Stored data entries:
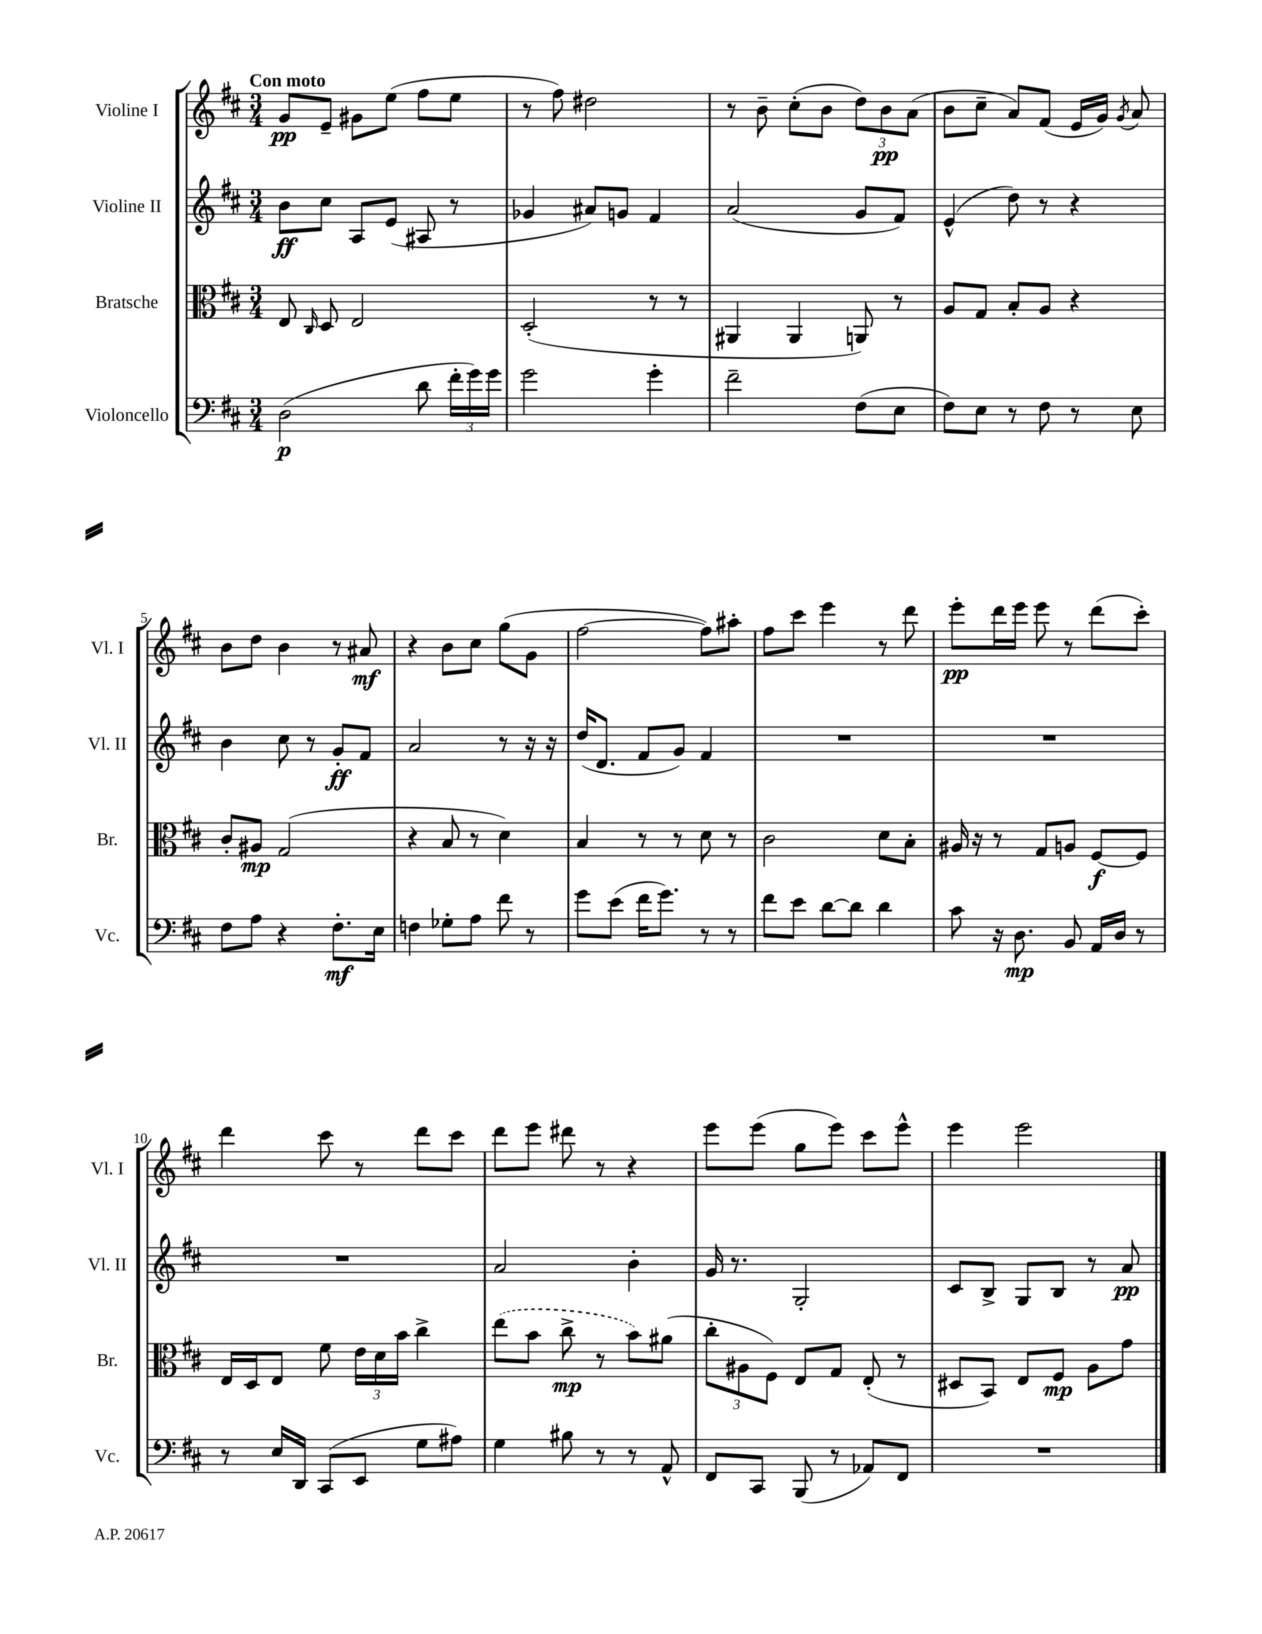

**kern	**kern	**kern	**kern
*staff4	*staff3	*staff2	*staff1
*clefF4	*clefC3	*clefG2	*clefG2
*k[f#c#]	*k[f#c#]	*k[f#c#]	*k[f#c#]
*M3/4	*M3/4	*M3/4	*M3/4
(2D	8E	8b	8g
.	16qqC#	.	.
.	8D	8cc#	8e~
.	2E	8A	8g#
.	.	(8e	(8ee
8d	.	8A#	8ff#
24f#'	.	8r	8ee
24g)	.	.	.
24g	.	.	.
=	=	=	=
2g	(2D'	4g-	8r
.	.	.	8ff#)
.	.	8a#)	2dd#
.	.	8g	.
4g'	8r	4f#	.
.	8r	.	.
=	=	=	=
2f#~	4AA#	(2a	8r
.	.	.	8b~
.	4AA#	.	(8cc#'
.	.	.	8b
(8F#	8AA)	8g	12dd)
.	.	.	12b
8E	8r	8f#)	.
.	.	.	(12a
=	=	=	=
8F#)	8A	(4e^^	8b
8E	8G	.	8cc#~
8r	8B'	8dd)	8a)
8F#	8A	8r	(8f#
8r	4r	4r	16e
.	.	.	16g)
.	.	.	8qg
8E	.	.	8a
=	=	=	=
8F#	8c#'	4b	8b
8A	8A#	.	8dd
4r	(2G	8cc#	4b
.	.	8r	.
8.F#'	.	8g'	8r
.	.	8f#	8a#
16E	.	.	.
=	=	=	=
4F	4r	2a	4r
8G-'	8B	.	8b
8A	8r	.	8cc#
8f#	4d)	8r	(8gg
8r	.	16r	8g
.	.	16r	.
=	=	=	=
8g	4B	(16dd	[2ff#
.	.	8.d	.
(8e	.	.	.
16f#	8r	8f#	.
8.g)	.	.	.
.	8r	8g)	.
8r	8d	4f#	8ff#])
8r	8r	.	8aa#'
=	=	=	=
8f#	2c#	2.r	8ff#
8e	.	.	8ccc#
[8d	.	.	4eee
8d]	.	.	.
4d	8d	.	8r
.	8B'	.	8ddd
=	=	=	=
8c#	16A#	2.r	8eee'
.	16r	.	.
16r	8r	.	16ddd
8.D	.	.	16eee
.	8G	.	8eee
8BB	8A	.	8r
16AA	[8F#	.	(8ddd
16D	.	.	.
8r	8F#]	.	8ccc#')
=	=	=	=
8r	16E	2.r	4ddd
.	16D	.	.
16E	8E	.	.
16DD	.	.	.
(8CC#	8f#	.	8ccc#
8EE	24e	.	8r
.	24d	.	.
.	24b	.	.
8G	4cc#^	.	8ddd
8A#)	.	.	8ccc#
=	=	=	=
4G	(8ee	2a	8ddd
.	8b	.	8eee
8B#	8cc#^	.	8ddd#
8r	8r	.	8r
8r	8b)	4b'	4r
8AA^^	(8a#	.	.
=	=	=	=
8FF#	12cc#'	16g	8eee
.	.	8.r	.
.	12A#	.	.
8CC#	.	.	(8eee
.	12F#)	.	.
(8BBB	8E	2G'	8gg
8r	8G	.	8eee)
8AA-)	(8E'	.	8ccc#
8FF#	8r	.	8eee^^
=	=	=	=
2.r	8D#	8c#	4eee
.	8BB)	8B^	.
.	8E	8G	2eee
.	8F#	8B	.
.	8A	8r	.
.	8g	8a	.
==	==	==	==
*-	*-	*-	*-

WORK TO DO: Edit the records so that each "*M3/4" reads "*M6/8", with nothing else changed. Give back the text only, without the pictures.

RESPONSE:
**kern	**kern	**kern	**kern
*staff4	*staff3	*staff2	*staff1
*clefF4	*clefC3	*clefG2	*clefG2
*k[f#c#]	*k[f#c#]	*k[f#c#]	*k[f#c#]
*M6/8	*M6/8	*M6/8	*M6/8
(2D	8E	8b	8g
.	16qqC#	.	.
.	8D	8cc#	8e~
.	2E	8A	8g#
.	.	(8e	(8ee
8d	.	8A#	8ff#
24f#'	.	8r	8ee
24g)	.	.	.
24g	.	.	.
=	=	=	=
2g	(2D'	4g-	8r
.	.	.	8ff#)
.	.	8a#)	2dd#
.	.	8g	.
4g'	8r	4f#	.
.	8r	.	.
=	=	=	=
2f#~	4AA#	(2a	8r
.	.	.	8b~
.	4AA#	.	(8cc#'
.	.	.	8b
(8F#	8AA)	8g	12dd)
.	.	.	12b
8E	8r	8f#)	.
.	.	.	(12a
=	=	=	=
8F#)	8A	(4e^^	8b
8E	8G	.	8cc#~
8r	8B'	8dd)	8a)
8F#	8A	8r	(8f#
8r	4r	4r	16e
.	.	.	16g)
.	.	.	8qg
8E	.	.	8a
=	=	=	=
8F#	8c#'	4b	8b
8A	8A#	.	8dd
4r	(2G	8cc#	4b
.	.	8r	.
8.F#'	.	8g'	8r
.	.	8f#	8a#
16E	.	.	.
=	=	=	=
4F	4r	2a	4r
8G-'	8B	.	8b
8A	8r	.	8cc#
8f#	4d)	8r	(8gg
8r	.	16r	8g
.	.	16r	.
=	=	=	=
8g	4B	(16dd	[2ff#
.	.	8.d	.
(8e	.	.	.
16f#	8r	8f#	.
8.g)	.	.	.
.	8r	8g)	.
8r	8d	4f#	8ff#])
8r	8r	.	8aa#'
=	=	=	=
8f#	2c#	2.r	8ff#
8e	.	.	8ccc#
[8d	.	.	4eee
8d]	.	.	.
4d	8d	.	8r
.	8B'	.	8ddd
=	=	=	=
8c#	16A#	2.r	8eee'
.	16r	.	.
16r	8r	.	16ddd
8.D	.	.	16eee
.	8G	.	8eee
8BB	8A	.	8r
16AA	[8F#	.	(8ddd
16D	.	.	.
8r	8F#]	.	8ccc#')
=	=	=	=
8r	16E	2.r	4ddd
.	16D	.	.
16E	8E	.	.
16DD	.	.	.
(8CC#	8f#	.	8ccc#
8EE	24e	.	8r
.	24d	.	.
.	24b	.	.
8G	4cc#^	.	8ddd
8A#)	.	.	8ccc#
=	=	=	=
4G	(8ee	2a	8ddd
.	8b	.	8eee
8B#	8cc#^	.	8ddd#
8r	8r	.	8r
8r	8b)	4b'	4r
8AA^^	(8a#	.	.
=	=	=	=
8FF#	12cc#'	16g	8eee
.	.	8.r	.
.	12A#	.	.
8CC#	.	.	(8eee
.	12F#)	.	.
(8BBB	8E	2G'	8gg
8r	8G	.	8eee)
8AA-)	(8E'	.	8ccc#
8FF#	8r	.	8eee^^
=	=	=	=
2.r	8D#	8c#	4eee
.	8BB)	8B^	.
.	8E	8G	2eee
.	8F#	8B	.
.	8A	8r	.
.	8g	8a	.
==	==	==	==
*-	*-	*-	*-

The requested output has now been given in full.